* **Supplied information**:
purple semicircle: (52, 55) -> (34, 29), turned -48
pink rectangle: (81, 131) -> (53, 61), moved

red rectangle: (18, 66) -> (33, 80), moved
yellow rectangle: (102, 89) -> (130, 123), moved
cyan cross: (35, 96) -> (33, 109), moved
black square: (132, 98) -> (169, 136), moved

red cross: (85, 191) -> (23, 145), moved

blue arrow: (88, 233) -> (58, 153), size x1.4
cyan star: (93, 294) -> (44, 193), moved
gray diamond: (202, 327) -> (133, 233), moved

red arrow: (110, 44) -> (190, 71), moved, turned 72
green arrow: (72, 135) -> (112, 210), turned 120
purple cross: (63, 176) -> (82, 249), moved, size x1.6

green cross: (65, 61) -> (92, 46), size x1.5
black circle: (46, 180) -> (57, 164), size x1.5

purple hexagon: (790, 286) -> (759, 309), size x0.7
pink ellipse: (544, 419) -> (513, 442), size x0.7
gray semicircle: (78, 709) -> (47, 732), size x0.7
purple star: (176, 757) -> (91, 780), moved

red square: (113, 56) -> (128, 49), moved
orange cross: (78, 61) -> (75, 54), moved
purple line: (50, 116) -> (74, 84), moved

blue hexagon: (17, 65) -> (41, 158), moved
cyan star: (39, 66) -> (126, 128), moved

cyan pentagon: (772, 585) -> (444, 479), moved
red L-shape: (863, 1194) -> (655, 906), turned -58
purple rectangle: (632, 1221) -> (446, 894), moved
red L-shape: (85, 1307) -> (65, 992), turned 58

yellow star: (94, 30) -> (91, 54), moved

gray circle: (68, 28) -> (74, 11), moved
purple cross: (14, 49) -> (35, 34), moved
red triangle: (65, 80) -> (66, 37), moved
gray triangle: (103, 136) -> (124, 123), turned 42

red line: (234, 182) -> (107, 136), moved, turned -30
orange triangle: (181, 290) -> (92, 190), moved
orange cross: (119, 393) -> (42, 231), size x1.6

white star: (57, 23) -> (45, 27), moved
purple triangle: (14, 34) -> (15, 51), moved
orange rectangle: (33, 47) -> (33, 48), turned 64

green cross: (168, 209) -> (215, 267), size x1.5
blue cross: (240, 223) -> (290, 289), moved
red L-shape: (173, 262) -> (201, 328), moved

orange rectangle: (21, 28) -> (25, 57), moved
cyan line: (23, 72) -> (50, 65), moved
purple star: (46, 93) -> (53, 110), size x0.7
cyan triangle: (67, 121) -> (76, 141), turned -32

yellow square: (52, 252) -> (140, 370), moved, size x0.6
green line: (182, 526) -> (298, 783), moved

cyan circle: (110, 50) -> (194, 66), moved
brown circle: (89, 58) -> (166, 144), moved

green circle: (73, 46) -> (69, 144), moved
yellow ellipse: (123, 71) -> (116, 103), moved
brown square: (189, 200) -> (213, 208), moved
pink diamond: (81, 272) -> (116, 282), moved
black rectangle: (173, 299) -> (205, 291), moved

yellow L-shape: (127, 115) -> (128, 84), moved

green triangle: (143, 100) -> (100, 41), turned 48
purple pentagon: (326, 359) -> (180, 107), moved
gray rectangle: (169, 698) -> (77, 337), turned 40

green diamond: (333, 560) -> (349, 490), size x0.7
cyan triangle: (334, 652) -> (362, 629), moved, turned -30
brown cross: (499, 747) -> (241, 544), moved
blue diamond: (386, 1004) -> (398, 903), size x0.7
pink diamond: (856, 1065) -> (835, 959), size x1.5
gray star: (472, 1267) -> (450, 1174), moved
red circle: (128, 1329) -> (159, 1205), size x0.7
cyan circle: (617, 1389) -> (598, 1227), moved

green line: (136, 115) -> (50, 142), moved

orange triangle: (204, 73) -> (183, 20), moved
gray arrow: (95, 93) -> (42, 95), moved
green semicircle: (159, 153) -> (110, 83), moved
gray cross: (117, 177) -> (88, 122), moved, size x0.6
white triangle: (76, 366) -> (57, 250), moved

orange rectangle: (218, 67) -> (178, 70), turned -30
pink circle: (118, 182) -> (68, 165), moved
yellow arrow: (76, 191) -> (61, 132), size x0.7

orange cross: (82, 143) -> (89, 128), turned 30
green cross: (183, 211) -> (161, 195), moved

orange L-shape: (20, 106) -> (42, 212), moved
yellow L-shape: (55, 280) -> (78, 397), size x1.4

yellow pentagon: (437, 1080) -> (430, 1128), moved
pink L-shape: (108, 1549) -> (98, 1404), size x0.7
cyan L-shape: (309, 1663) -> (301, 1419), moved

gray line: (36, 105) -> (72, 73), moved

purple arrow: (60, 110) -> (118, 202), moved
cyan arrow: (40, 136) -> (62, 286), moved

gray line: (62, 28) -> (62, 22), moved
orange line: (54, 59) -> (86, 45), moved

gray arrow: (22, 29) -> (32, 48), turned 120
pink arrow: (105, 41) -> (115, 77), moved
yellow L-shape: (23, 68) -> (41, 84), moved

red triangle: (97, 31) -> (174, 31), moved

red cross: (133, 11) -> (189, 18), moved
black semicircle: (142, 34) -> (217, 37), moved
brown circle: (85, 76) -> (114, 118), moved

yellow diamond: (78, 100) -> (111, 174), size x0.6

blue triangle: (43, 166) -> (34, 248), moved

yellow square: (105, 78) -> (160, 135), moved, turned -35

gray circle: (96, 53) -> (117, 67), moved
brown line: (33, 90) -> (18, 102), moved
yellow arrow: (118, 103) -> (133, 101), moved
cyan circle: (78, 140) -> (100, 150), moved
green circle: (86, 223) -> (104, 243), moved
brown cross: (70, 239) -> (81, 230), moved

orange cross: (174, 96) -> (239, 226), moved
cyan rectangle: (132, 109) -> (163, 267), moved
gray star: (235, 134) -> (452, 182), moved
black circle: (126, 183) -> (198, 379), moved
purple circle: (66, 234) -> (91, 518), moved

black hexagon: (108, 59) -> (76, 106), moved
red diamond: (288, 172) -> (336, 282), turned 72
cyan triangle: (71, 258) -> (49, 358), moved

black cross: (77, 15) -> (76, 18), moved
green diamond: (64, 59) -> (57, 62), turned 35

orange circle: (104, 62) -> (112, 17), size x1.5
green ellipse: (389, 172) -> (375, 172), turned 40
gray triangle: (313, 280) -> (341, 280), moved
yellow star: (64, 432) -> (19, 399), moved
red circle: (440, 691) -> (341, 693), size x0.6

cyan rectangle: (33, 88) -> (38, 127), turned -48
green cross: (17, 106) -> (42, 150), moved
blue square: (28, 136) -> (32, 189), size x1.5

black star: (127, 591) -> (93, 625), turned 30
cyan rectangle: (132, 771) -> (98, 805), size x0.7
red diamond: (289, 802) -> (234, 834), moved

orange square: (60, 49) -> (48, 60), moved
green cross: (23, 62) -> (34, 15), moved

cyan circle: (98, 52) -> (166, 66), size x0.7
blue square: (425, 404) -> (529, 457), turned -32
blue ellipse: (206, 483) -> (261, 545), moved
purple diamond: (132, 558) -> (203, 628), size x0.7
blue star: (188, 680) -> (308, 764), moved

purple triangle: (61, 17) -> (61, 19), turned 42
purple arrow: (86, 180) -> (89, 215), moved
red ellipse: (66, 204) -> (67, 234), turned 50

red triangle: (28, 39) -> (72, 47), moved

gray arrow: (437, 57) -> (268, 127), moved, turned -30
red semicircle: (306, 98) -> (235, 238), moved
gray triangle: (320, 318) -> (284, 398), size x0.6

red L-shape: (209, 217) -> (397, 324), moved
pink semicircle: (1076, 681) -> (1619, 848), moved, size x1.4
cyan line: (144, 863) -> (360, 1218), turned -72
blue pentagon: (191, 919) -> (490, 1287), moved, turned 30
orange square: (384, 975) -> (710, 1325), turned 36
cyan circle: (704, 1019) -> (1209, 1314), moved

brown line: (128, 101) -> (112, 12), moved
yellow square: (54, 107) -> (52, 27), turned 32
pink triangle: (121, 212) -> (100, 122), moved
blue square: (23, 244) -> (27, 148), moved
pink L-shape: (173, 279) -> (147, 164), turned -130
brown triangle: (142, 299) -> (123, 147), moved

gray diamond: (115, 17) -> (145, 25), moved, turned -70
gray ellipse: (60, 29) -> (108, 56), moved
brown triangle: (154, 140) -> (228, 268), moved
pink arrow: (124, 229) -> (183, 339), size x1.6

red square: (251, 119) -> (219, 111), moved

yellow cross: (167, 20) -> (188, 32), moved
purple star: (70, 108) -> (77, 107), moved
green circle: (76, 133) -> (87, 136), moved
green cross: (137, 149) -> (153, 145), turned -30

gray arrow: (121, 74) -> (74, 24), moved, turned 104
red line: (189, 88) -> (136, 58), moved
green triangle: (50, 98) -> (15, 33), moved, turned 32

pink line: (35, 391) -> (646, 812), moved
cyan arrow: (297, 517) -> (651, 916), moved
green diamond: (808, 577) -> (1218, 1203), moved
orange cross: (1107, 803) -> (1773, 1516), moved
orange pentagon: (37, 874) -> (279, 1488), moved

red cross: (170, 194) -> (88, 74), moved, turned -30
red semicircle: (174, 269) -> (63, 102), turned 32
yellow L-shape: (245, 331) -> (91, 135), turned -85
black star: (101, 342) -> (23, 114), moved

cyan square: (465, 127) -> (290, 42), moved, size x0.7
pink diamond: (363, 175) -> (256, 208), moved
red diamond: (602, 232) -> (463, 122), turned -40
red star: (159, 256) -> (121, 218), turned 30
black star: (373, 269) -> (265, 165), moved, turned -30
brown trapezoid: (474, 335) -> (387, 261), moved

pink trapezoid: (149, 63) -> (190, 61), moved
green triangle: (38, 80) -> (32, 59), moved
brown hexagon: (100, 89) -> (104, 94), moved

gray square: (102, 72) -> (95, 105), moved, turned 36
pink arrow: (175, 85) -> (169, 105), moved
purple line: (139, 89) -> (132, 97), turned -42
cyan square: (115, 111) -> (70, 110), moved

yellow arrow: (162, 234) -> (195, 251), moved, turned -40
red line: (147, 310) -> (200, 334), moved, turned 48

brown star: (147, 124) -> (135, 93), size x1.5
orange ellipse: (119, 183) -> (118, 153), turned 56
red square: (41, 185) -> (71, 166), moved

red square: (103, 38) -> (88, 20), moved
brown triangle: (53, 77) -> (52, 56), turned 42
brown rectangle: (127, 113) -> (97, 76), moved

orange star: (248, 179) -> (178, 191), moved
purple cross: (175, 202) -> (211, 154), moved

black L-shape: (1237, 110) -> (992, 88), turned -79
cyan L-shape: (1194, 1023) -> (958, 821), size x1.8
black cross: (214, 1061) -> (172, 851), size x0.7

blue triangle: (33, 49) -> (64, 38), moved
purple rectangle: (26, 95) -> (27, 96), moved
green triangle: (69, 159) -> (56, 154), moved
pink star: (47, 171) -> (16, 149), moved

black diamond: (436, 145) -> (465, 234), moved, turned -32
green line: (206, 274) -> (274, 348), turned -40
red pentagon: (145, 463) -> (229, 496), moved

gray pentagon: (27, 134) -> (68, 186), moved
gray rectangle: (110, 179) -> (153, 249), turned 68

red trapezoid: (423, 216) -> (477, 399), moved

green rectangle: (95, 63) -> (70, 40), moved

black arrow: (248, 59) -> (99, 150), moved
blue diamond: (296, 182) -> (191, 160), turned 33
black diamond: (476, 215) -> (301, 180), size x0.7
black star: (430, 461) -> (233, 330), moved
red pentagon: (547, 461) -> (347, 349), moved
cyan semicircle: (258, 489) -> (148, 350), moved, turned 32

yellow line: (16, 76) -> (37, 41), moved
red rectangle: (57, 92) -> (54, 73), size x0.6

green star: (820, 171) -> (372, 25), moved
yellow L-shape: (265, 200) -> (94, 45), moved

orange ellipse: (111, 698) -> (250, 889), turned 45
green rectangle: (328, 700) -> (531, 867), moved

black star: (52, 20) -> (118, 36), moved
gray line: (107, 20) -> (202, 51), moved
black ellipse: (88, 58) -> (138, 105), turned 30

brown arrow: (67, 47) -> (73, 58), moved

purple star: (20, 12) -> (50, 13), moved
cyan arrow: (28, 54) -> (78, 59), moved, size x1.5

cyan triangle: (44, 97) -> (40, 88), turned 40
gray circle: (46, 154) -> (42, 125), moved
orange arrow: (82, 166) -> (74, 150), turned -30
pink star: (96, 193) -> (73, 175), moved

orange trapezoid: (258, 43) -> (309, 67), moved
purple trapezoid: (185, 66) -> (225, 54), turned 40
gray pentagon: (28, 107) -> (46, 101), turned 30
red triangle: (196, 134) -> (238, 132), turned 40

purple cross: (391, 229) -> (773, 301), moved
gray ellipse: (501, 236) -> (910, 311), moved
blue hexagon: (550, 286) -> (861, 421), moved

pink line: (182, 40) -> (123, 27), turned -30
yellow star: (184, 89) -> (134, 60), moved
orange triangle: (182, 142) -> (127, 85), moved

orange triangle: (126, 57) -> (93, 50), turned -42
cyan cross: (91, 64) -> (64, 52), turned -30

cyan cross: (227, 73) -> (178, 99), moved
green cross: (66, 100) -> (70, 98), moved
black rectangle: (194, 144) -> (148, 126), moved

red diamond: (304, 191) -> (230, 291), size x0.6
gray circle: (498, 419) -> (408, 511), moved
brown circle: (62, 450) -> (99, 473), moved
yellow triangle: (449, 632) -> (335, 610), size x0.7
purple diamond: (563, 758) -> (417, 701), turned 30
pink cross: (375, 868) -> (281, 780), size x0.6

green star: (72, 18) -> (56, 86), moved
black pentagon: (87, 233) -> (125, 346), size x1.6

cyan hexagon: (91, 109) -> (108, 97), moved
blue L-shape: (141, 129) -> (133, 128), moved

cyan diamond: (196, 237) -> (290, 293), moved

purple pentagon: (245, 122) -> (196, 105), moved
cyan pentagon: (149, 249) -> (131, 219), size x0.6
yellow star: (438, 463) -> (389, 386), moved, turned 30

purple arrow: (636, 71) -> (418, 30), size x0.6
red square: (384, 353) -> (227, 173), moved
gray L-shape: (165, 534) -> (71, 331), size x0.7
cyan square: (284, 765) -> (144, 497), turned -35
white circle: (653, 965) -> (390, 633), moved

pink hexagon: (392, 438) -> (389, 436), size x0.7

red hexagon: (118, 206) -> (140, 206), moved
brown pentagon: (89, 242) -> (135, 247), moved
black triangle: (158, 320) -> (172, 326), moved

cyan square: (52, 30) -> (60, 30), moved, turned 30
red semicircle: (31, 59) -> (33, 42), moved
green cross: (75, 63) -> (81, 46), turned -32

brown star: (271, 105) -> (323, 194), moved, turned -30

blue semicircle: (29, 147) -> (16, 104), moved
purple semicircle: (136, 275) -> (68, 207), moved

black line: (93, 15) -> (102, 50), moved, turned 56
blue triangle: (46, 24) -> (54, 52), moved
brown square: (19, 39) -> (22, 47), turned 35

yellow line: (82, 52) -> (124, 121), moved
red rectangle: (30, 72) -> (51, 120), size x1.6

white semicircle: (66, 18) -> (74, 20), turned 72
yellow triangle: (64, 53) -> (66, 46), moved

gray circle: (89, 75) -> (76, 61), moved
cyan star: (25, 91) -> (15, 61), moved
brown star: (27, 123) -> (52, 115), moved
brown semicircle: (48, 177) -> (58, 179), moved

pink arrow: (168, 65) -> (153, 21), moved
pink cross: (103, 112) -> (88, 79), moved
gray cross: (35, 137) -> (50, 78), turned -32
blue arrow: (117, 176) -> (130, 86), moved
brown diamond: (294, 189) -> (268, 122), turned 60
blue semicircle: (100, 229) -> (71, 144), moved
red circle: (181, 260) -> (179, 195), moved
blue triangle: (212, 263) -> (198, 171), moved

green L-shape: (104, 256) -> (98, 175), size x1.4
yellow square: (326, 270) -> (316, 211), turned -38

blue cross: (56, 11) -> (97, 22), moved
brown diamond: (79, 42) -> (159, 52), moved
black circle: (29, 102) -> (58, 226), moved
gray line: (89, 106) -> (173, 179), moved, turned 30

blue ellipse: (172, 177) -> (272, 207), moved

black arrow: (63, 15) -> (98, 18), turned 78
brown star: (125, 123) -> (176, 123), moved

* **Work order**: Copy only this part of the entries above: the line with "gray circle: (96, 53) -> (117, 67), moved", the line with "green diamond: (64, 59)", and the lines between, all exactly as written.

* **Task output**:
gray circle: (96, 53) -> (117, 67), moved
brown line: (33, 90) -> (18, 102), moved
yellow arrow: (118, 103) -> (133, 101), moved
cyan circle: (78, 140) -> (100, 150), moved
green circle: (86, 223) -> (104, 243), moved
brown cross: (70, 239) -> (81, 230), moved

orange cross: (174, 96) -> (239, 226), moved
cyan rectangle: (132, 109) -> (163, 267), moved
gray star: (235, 134) -> (452, 182), moved
black circle: (126, 183) -> (198, 379), moved
purple circle: (66, 234) -> (91, 518), moved

black hexagon: (108, 59) -> (76, 106), moved
red diamond: (288, 172) -> (336, 282), turned 72
cyan triangle: (71, 258) -> (49, 358), moved

black cross: (77, 15) -> (76, 18), moved
green diamond: (64, 59) -> (57, 62), turned 35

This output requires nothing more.